# WHAT YOU WILL DO:
Check each line of the material below for the word "LOAD". Say how many lines have it, and nothing else.

# MATERIAL FOR THIS EXERCISE:
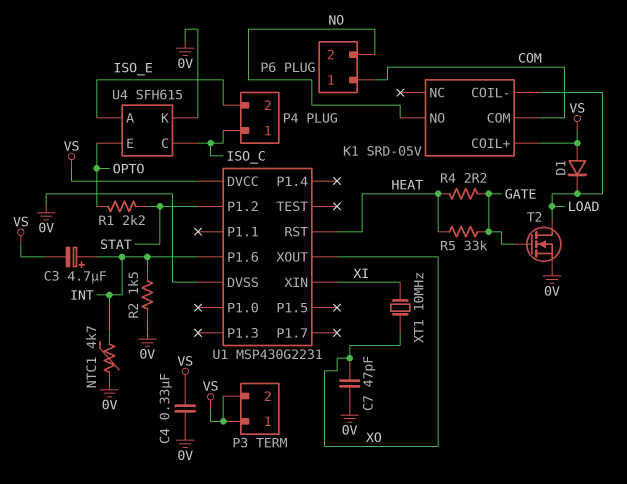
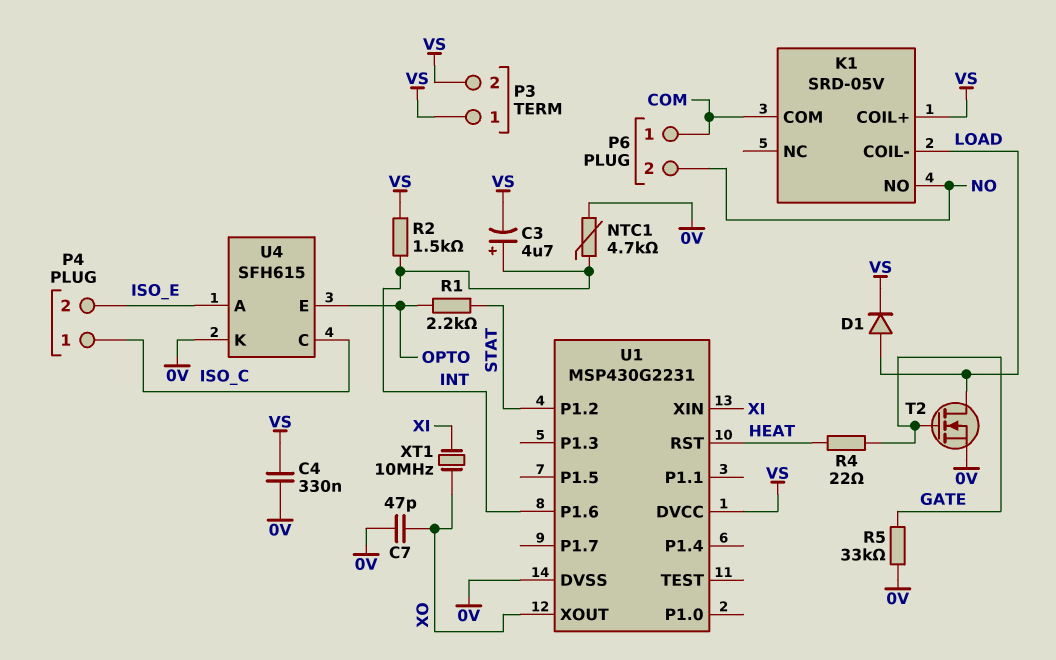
D1: diode (A VS, K LOAD) -> diode (A LOAD, K VS)
R2: 1.5k (0V, INT) -> 1.5k (INT, VS)
R4: 2.2 (GATE, HEAT) -> 22 (GATE, HEAT)
R5: 33k (GATE, HEAT) -> 33k (0V, GATE)

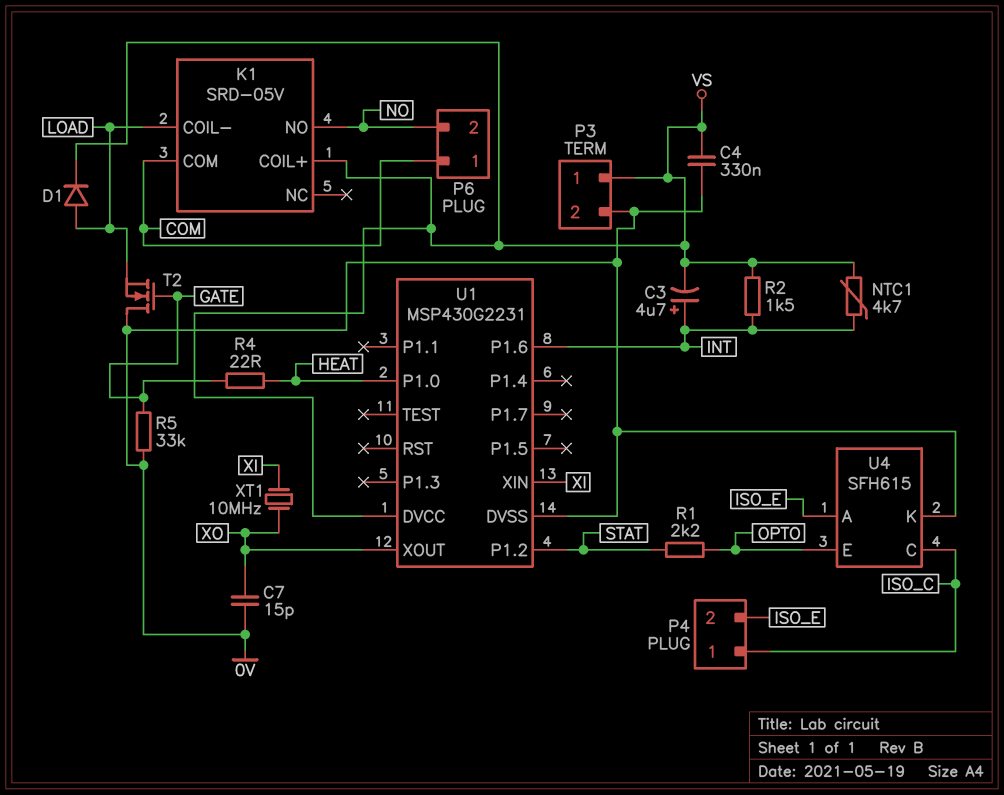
C7: 47pF (0V, XO) -> 15pF (0V, XO)
NTC1: 4.7k (0V, INT) -> 4.7k (INT, VS)
P3 pin 2: VS -> 0V
T2: NMOS (G GATE, D LOAD, S 0V) -> NMOS (G GATE, D 0V, S LOAD)
U1 pin P1.0: none -> HEAT
U1 pin RST: HEAT -> none

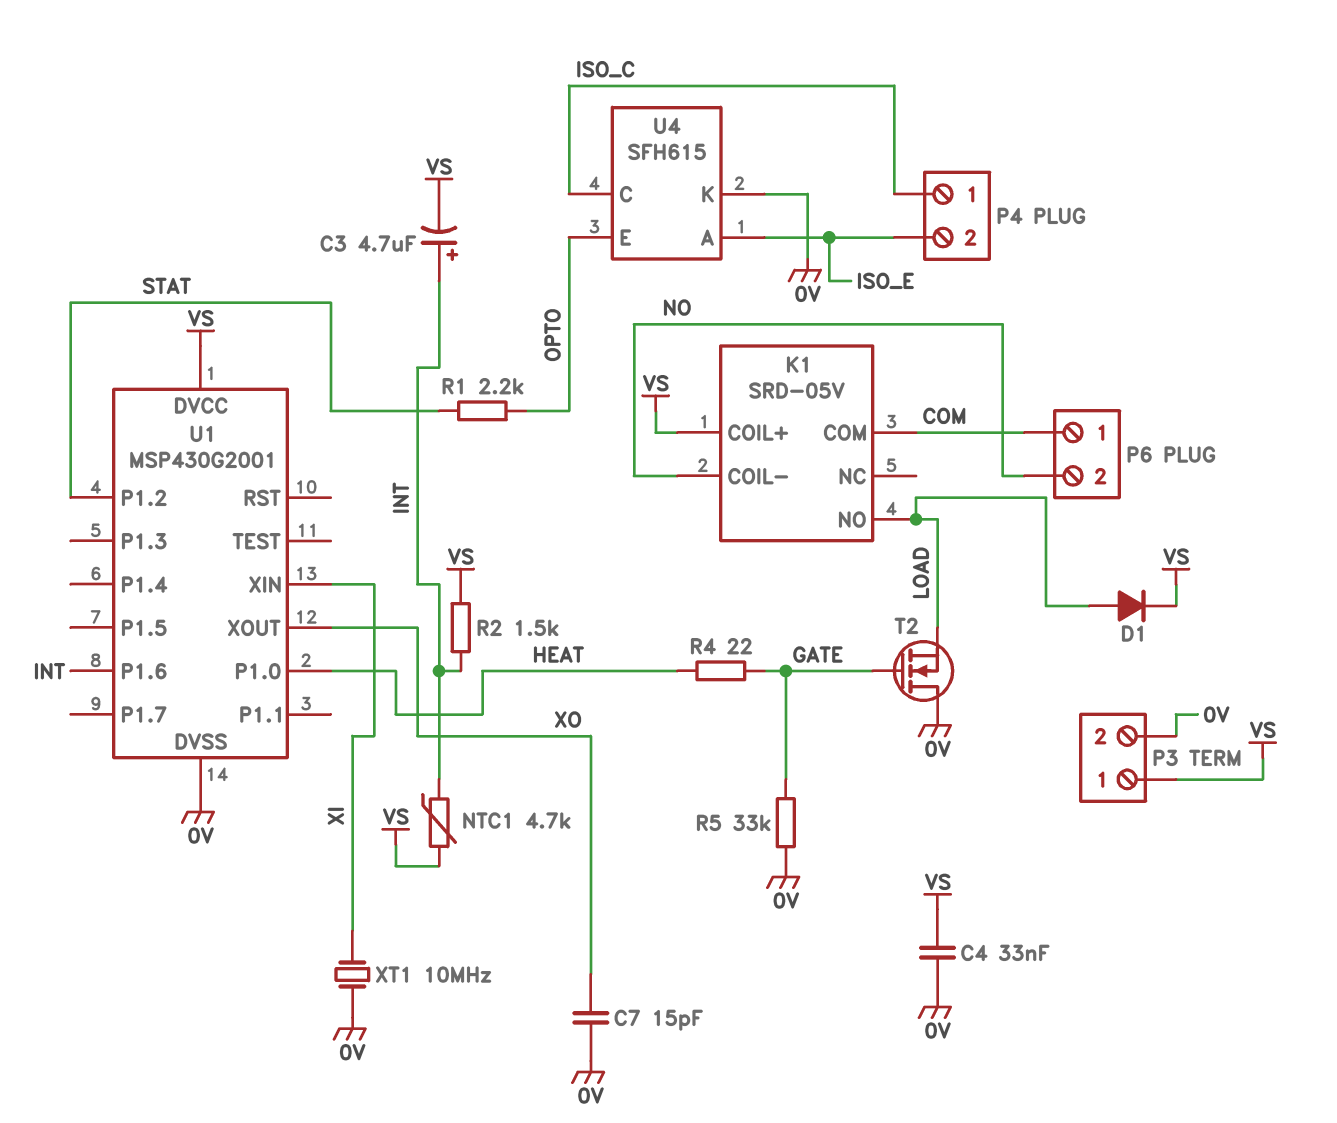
C4: 330nF (0V, VS) -> 33nF (0V, VS)
K1 pin COIL-: LOAD -> NO
K1 pin NO: NO -> LOAD
U1: MSP430G2231 -> MSP430G2001
XT1: 10MHz (XI, XO) -> 10MHz (0V, XI)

# FINAL ANSWER:
4